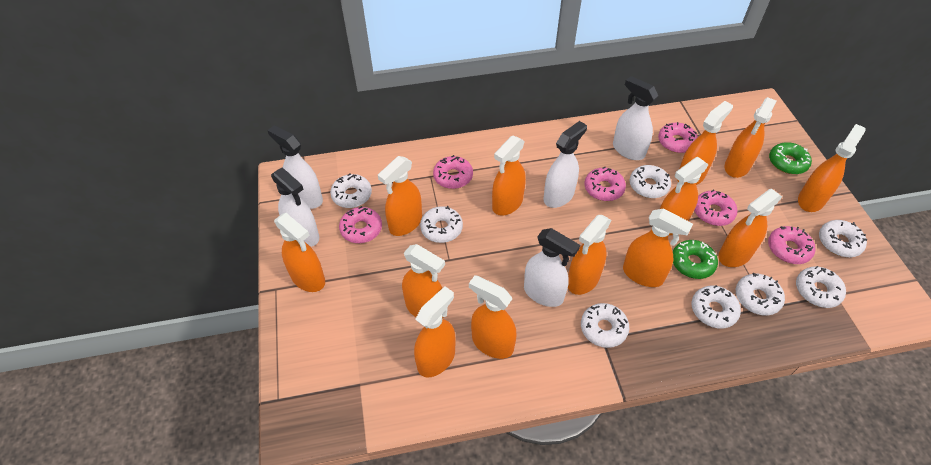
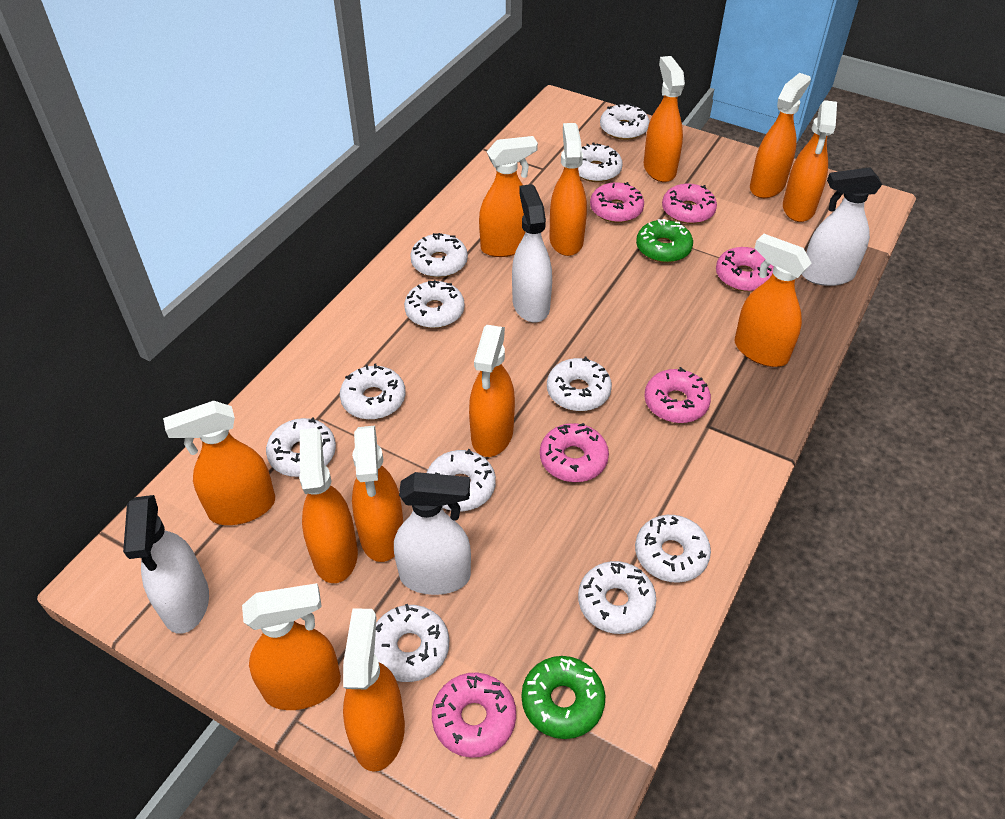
orange spray bottle: 13 -> 12
white donut: 8 -> 11
white spray bottle: 5 -> 4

Aim of the task —
Reply with the number only, stating how many lines in the listing hold the string "white".

Written response —
2